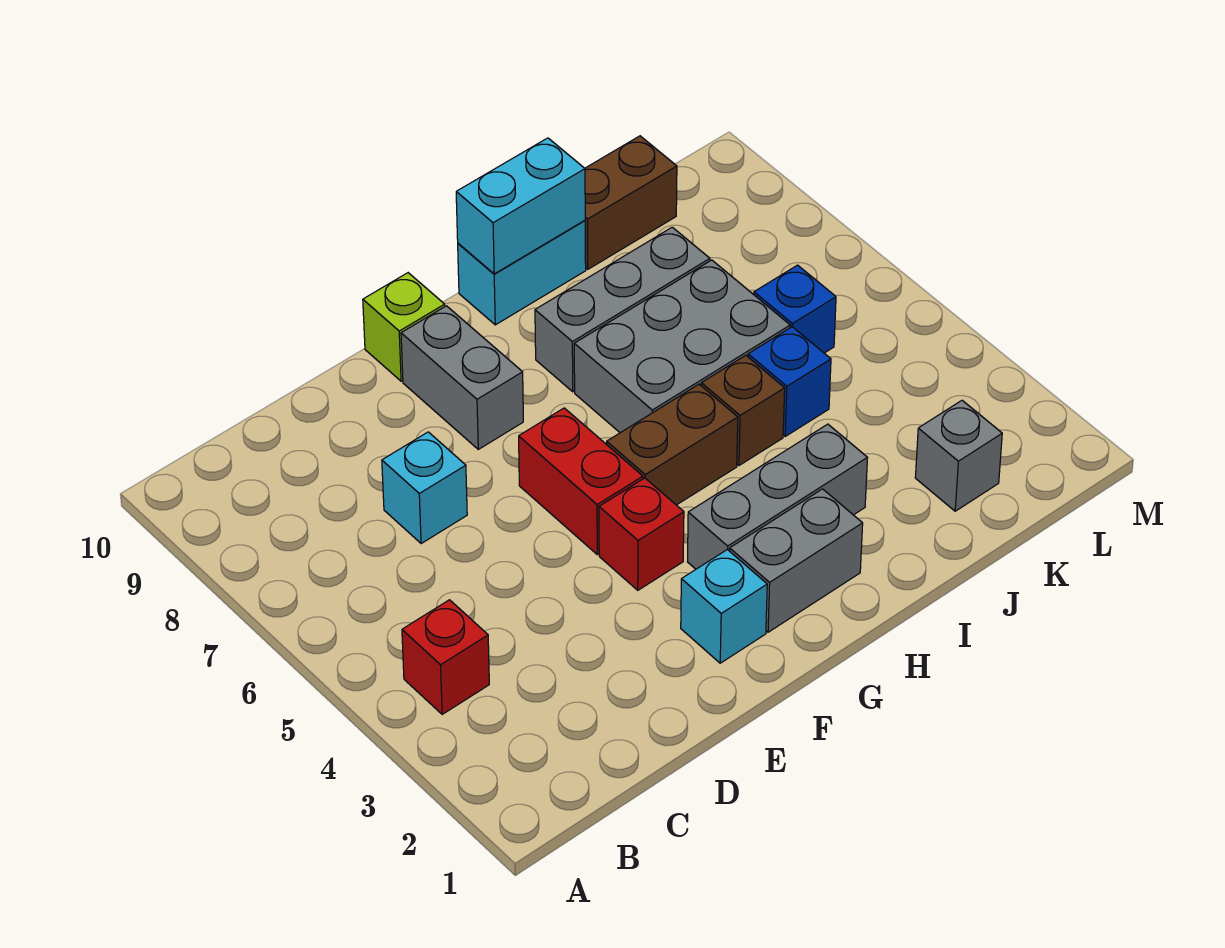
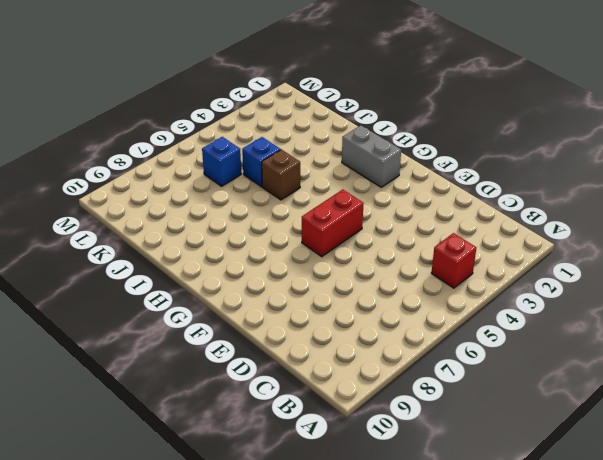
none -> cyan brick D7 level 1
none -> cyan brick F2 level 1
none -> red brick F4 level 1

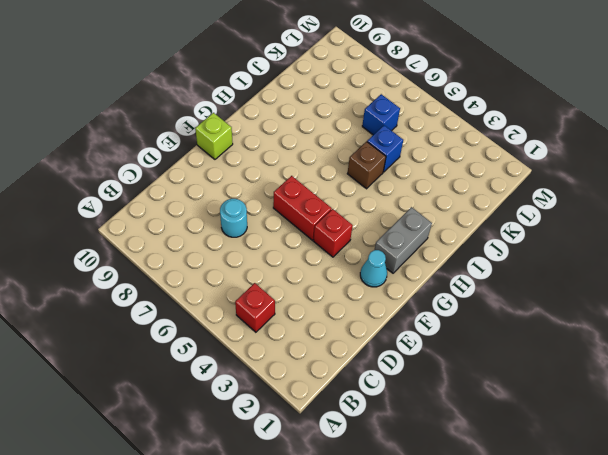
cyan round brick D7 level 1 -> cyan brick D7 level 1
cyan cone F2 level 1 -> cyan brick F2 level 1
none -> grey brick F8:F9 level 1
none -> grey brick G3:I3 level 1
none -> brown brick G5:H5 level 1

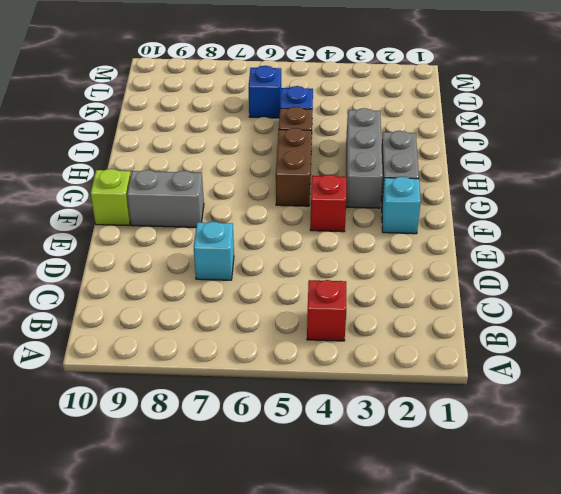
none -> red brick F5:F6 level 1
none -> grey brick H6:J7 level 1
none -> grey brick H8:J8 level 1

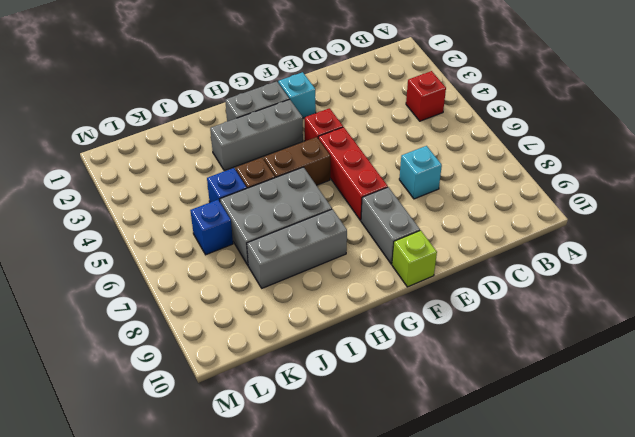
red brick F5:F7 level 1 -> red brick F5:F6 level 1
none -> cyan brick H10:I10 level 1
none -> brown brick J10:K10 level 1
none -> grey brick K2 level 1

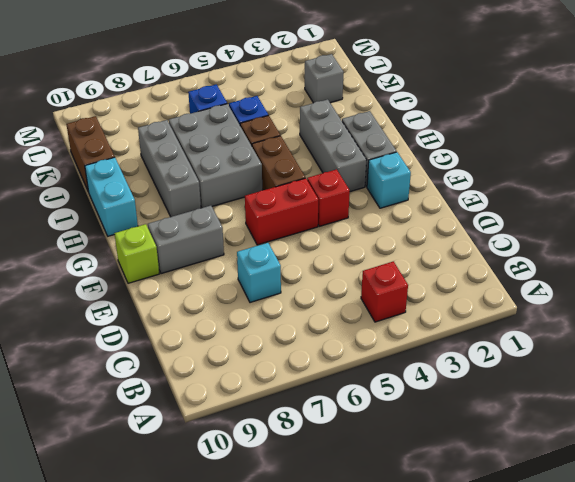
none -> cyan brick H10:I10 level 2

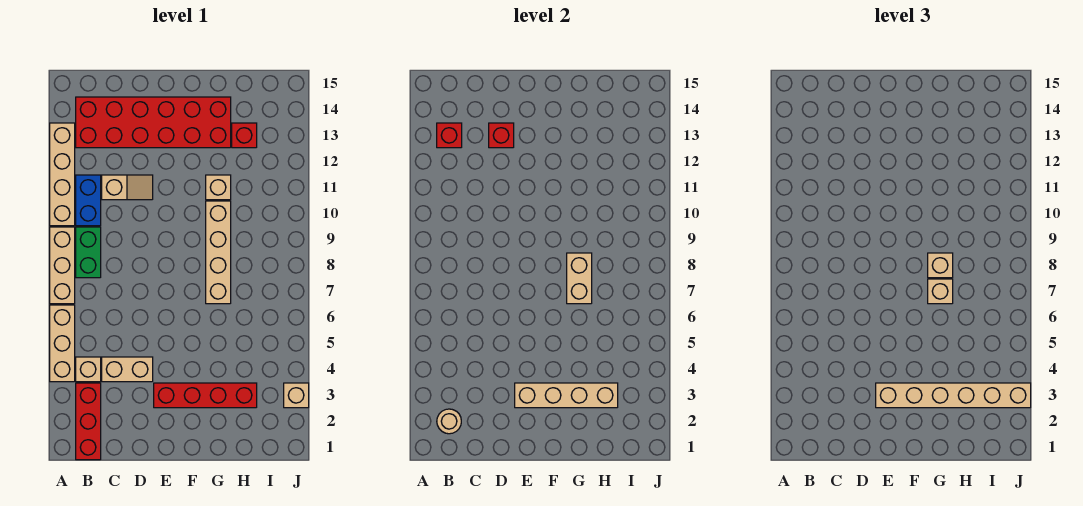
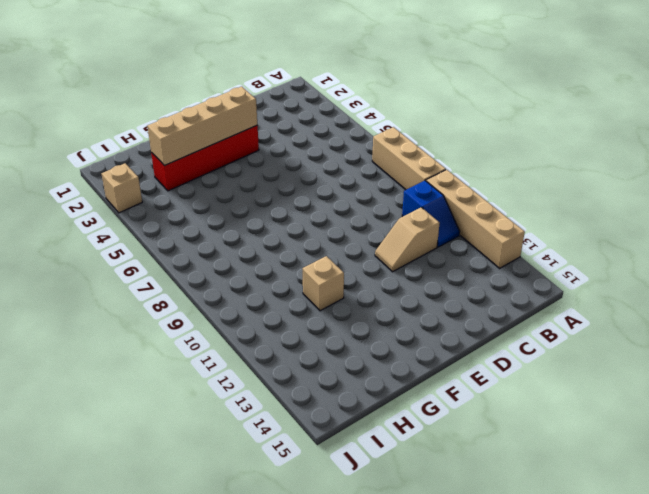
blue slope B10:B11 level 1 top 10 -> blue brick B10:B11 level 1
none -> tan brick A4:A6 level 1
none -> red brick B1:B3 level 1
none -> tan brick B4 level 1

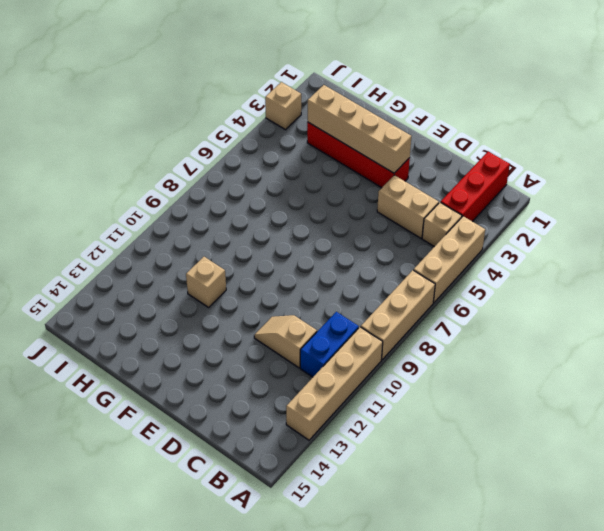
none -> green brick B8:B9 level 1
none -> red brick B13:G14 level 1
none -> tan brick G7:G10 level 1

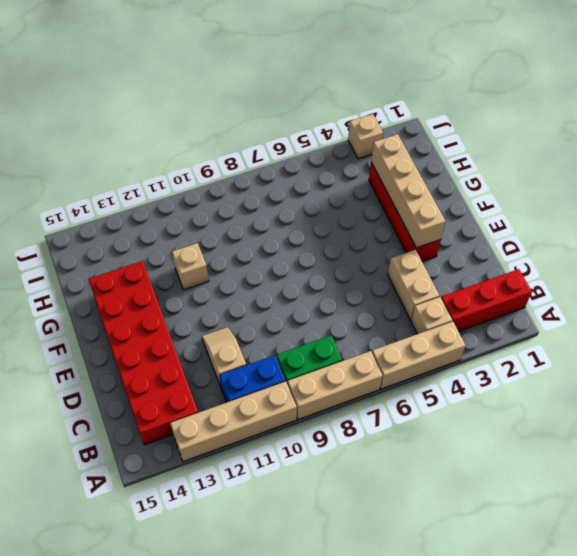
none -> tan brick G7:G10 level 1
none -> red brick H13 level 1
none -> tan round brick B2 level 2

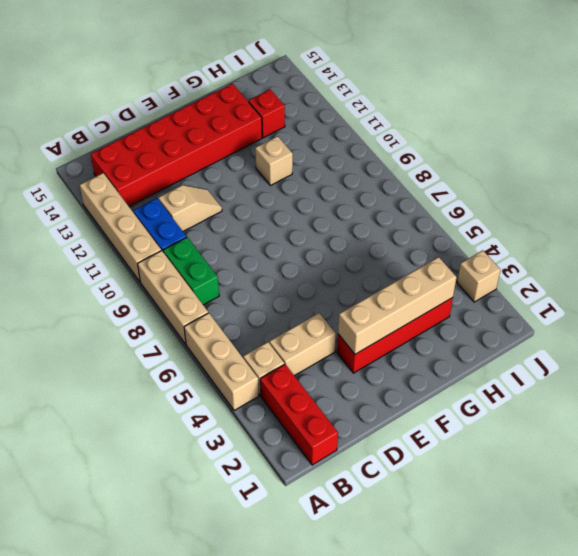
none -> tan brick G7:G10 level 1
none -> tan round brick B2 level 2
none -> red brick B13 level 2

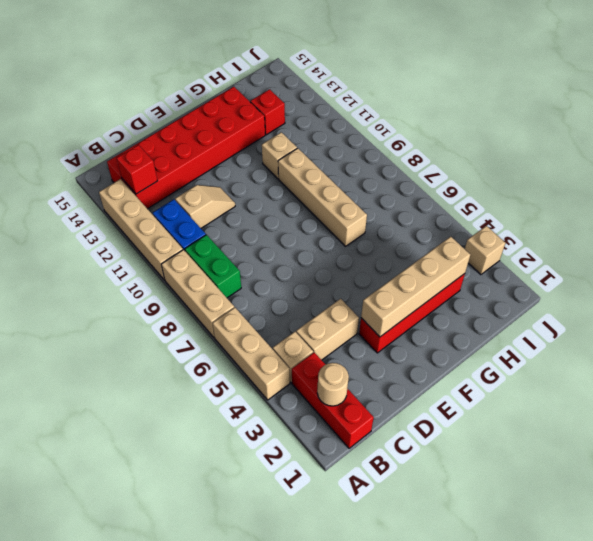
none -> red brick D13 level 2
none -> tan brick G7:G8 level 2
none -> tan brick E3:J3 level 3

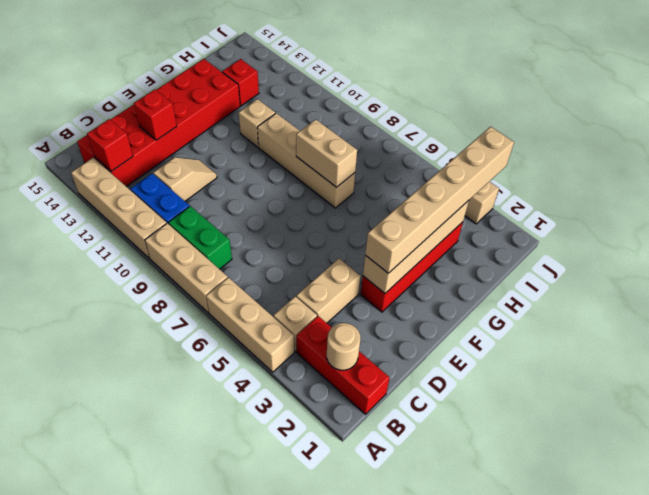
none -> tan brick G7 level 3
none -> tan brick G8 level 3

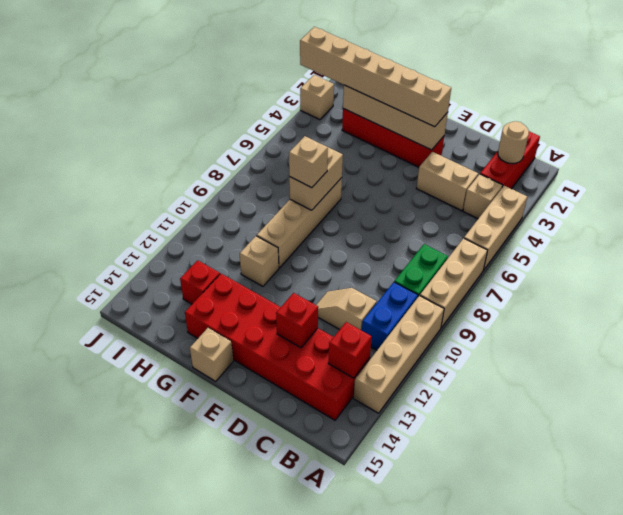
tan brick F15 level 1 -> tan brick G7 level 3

→ What is required:
Pictures are to be left out; the lines from the start of the records above through the line holding "none -> red brick F5:F6 level 1" are to be returned exactly.

→ Task solution:
none -> cyan brick D7 level 1
none -> cyan brick F2 level 1
none -> red brick F4 level 1

cyan round brick D7 level 1 -> cyan brick D7 level 1
cyan cone F2 level 1 -> cyan brick F2 level 1
none -> grey brick F8:F9 level 1
none -> grey brick G3:I3 level 1
none -> brown brick G5:H5 level 1

none -> red brick F5:F6 level 1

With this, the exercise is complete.